### The task
Repeat the lines below exactly as written, please, from the line with "SONAR1 pin ECHO: D0 -> D6" to the line with "KEYS pin COM: GND -> 5V", both lines included, and no others.

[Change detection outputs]
______________________________
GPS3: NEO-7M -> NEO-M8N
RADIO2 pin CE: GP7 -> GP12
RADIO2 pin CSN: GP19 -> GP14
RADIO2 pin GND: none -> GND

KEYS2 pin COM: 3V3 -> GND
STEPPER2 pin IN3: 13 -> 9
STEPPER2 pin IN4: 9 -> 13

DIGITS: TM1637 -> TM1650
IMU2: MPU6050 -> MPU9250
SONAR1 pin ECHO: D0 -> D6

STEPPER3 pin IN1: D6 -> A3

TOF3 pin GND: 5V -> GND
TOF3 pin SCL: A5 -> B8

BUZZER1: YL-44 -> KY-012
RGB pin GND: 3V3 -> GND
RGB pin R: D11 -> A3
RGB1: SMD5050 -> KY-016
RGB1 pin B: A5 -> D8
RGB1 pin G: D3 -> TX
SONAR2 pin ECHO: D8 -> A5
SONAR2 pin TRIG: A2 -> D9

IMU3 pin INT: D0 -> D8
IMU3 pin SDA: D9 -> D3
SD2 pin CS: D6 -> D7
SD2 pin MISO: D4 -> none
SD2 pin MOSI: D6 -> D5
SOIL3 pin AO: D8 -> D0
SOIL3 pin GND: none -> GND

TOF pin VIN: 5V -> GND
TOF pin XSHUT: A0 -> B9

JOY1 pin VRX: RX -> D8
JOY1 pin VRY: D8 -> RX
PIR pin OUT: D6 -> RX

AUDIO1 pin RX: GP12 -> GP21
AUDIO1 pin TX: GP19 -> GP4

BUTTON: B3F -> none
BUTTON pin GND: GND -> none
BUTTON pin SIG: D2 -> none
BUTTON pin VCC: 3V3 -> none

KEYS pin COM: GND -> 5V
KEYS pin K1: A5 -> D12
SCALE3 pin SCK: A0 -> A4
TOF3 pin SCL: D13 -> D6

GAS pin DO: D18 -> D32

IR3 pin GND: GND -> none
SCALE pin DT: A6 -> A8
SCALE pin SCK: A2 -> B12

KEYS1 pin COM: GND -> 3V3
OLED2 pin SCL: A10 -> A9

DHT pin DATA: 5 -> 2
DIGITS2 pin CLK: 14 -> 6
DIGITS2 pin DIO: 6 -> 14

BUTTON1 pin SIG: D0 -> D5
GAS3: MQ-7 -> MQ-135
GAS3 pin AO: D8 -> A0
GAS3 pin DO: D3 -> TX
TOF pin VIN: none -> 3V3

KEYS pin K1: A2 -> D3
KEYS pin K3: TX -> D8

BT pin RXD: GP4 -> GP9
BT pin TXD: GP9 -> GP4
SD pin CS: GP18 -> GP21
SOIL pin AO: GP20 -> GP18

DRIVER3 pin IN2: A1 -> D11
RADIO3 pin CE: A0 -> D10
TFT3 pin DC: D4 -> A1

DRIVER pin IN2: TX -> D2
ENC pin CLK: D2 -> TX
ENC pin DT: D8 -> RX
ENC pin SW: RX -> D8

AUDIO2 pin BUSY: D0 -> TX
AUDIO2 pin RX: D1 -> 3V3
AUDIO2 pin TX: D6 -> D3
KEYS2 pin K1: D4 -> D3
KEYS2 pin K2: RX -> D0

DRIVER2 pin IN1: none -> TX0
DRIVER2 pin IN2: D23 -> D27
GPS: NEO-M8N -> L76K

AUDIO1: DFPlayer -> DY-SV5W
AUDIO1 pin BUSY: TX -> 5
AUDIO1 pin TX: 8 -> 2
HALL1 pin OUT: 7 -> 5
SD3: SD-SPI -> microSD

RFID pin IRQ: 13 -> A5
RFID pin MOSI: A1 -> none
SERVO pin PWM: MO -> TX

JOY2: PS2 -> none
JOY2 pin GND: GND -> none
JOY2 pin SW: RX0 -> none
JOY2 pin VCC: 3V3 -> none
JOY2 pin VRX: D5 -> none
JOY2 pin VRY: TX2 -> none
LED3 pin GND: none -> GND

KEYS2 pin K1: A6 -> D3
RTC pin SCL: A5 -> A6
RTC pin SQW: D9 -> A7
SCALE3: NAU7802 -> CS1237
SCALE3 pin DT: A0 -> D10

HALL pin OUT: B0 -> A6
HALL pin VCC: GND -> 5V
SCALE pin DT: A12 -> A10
______________________________
### Response to the task
SONAR1 pin ECHO: D0 -> D6

STEPPER3 pin IN1: D6 -> A3

TOF3 pin GND: 5V -> GND
TOF3 pin SCL: A5 -> B8

BUZZER1: YL-44 -> KY-012
RGB pin GND: 3V3 -> GND
RGB pin R: D11 -> A3
RGB1: SMD5050 -> KY-016
RGB1 pin B: A5 -> D8
RGB1 pin G: D3 -> TX
SONAR2 pin ECHO: D8 -> A5
SONAR2 pin TRIG: A2 -> D9

IMU3 pin INT: D0 -> D8
IMU3 pin SDA: D9 -> D3
SD2 pin CS: D6 -> D7
SD2 pin MISO: D4 -> none
SD2 pin MOSI: D6 -> D5
SOIL3 pin AO: D8 -> D0
SOIL3 pin GND: none -> GND

TOF pin VIN: 5V -> GND
TOF pin XSHUT: A0 -> B9

JOY1 pin VRX: RX -> D8
JOY1 pin VRY: D8 -> RX
PIR pin OUT: D6 -> RX

AUDIO1 pin RX: GP12 -> GP21
AUDIO1 pin TX: GP19 -> GP4

BUTTON: B3F -> none
BUTTON pin GND: GND -> none
BUTTON pin SIG: D2 -> none
BUTTON pin VCC: 3V3 -> none

KEYS pin COM: GND -> 5V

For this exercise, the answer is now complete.